_WHAT IS NEEDED_
Copy out the listing in full, exactly as written, but not its pictures.

_COLLECTED DATA_

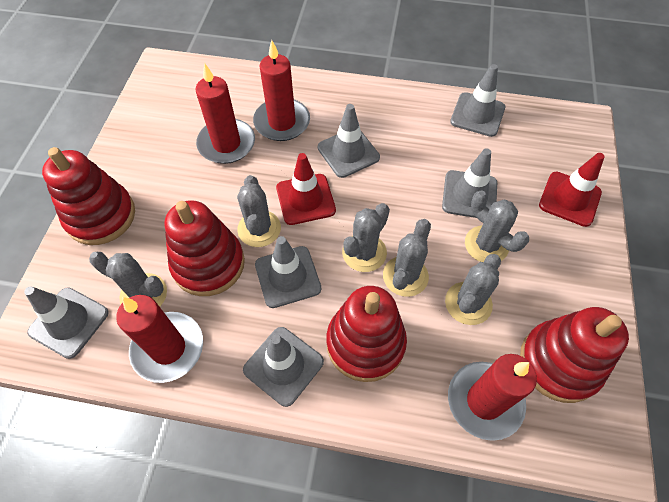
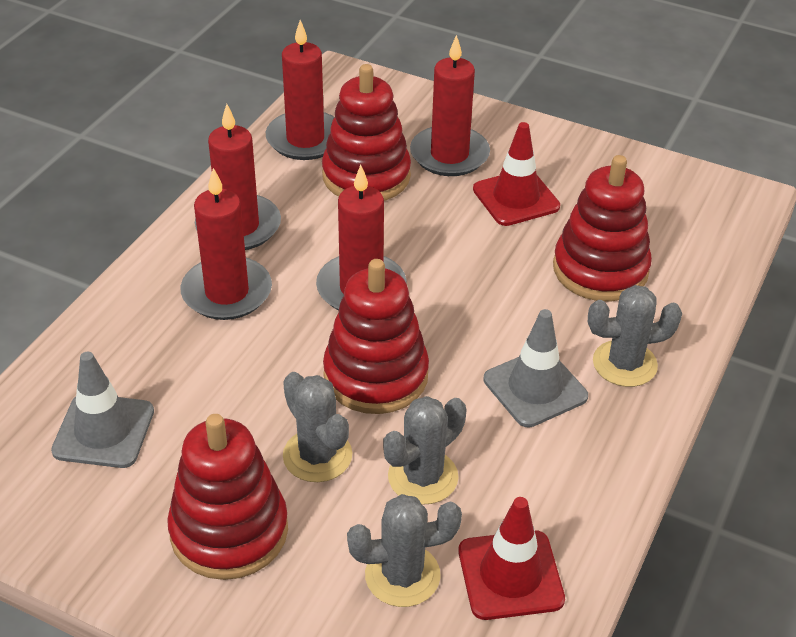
grey cactus: 6 -> 4
grey traffic cone: 6 -> 2
red candle: 4 -> 5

_RESULT FOR THIS EXERCISE_
grey cactus: 6 -> 4
grey traffic cone: 6 -> 2
red candle: 4 -> 5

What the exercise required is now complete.